**** INFORMATION SHOWN ****

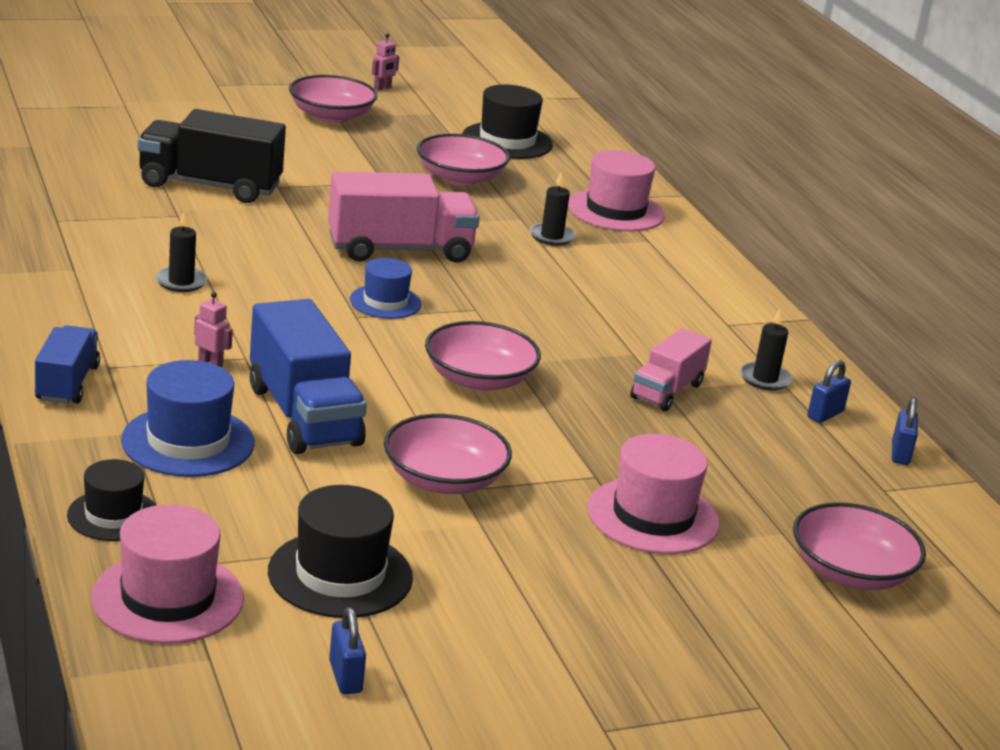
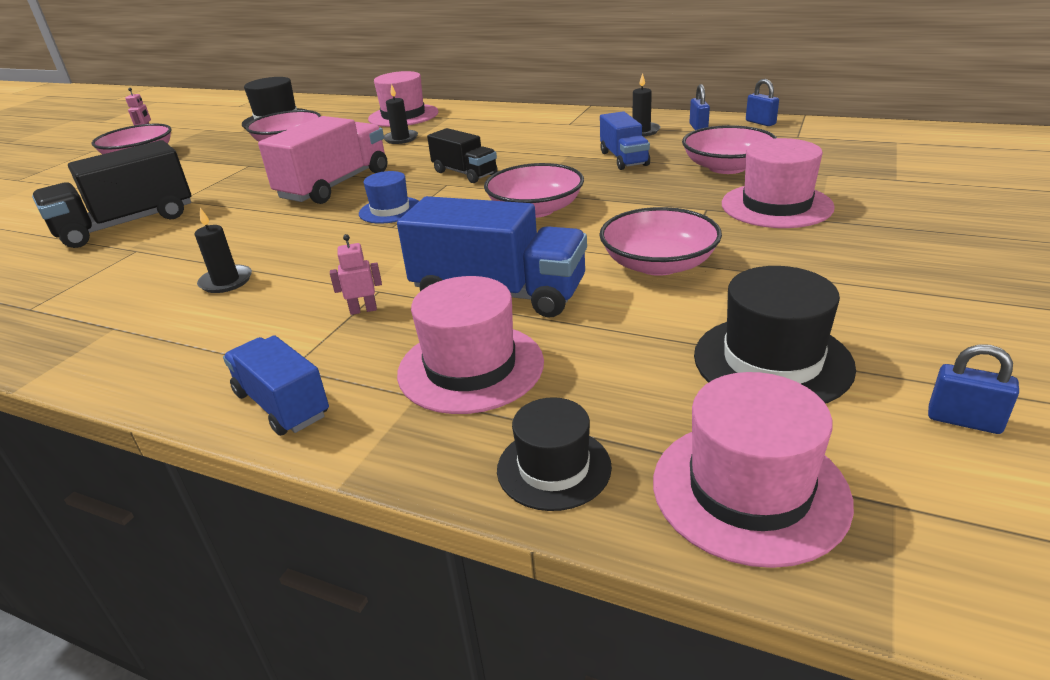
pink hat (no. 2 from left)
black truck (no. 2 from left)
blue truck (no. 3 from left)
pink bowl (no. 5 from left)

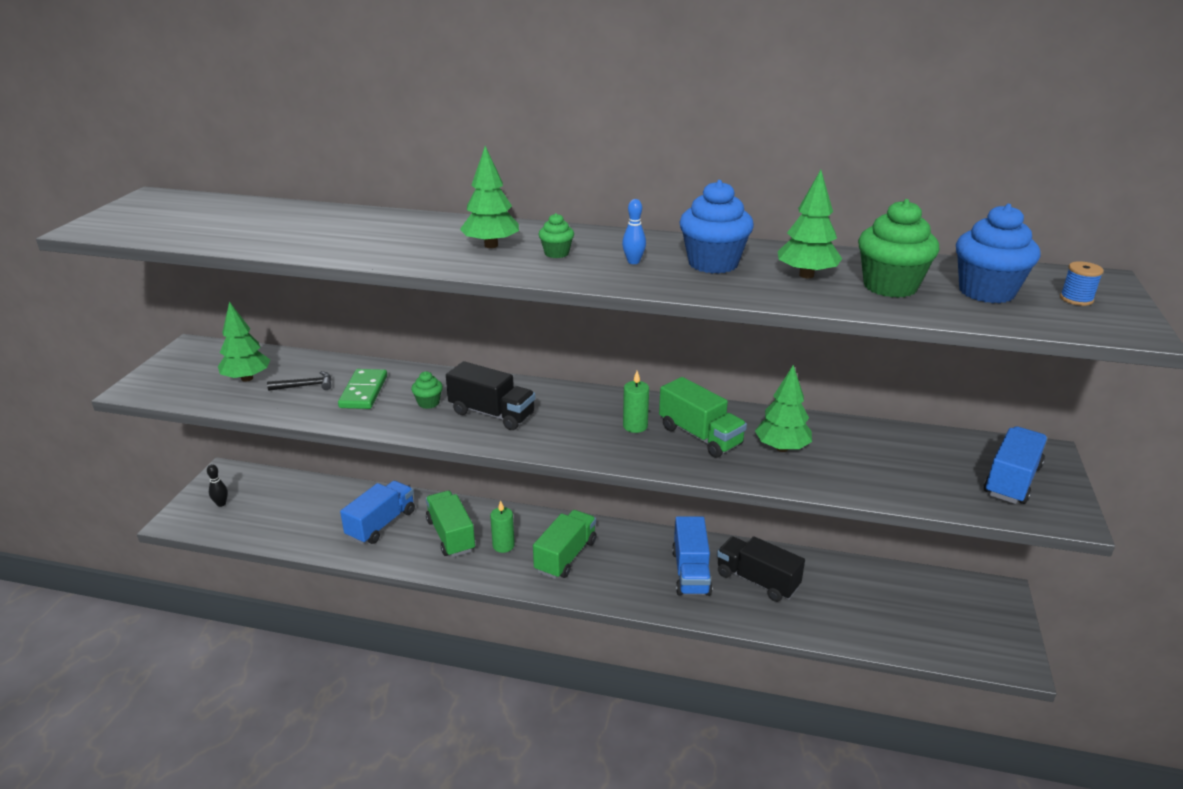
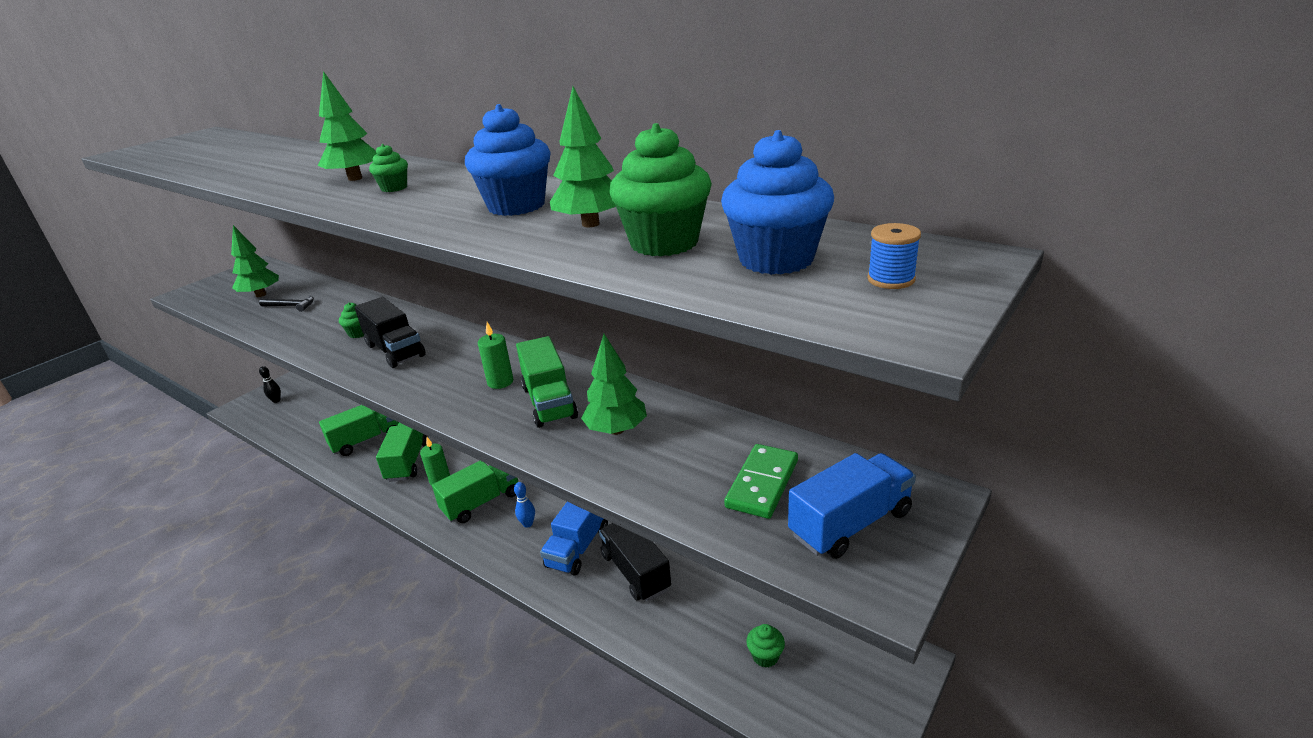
green truck (no. 1 from left)
blue bowling pin
green domino
green cupcake (no. 4 from left)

****

EXERCISE OBJECTIVE:
The pictures should be dropped, and every line above should be set down again exactly.

RESPONSE BELOW:
pink hat (no. 2 from left)
black truck (no. 2 from left)
blue truck (no. 3 from left)
pink bowl (no. 5 from left)

green truck (no. 1 from left)
blue bowling pin
green domino
green cupcake (no. 4 from left)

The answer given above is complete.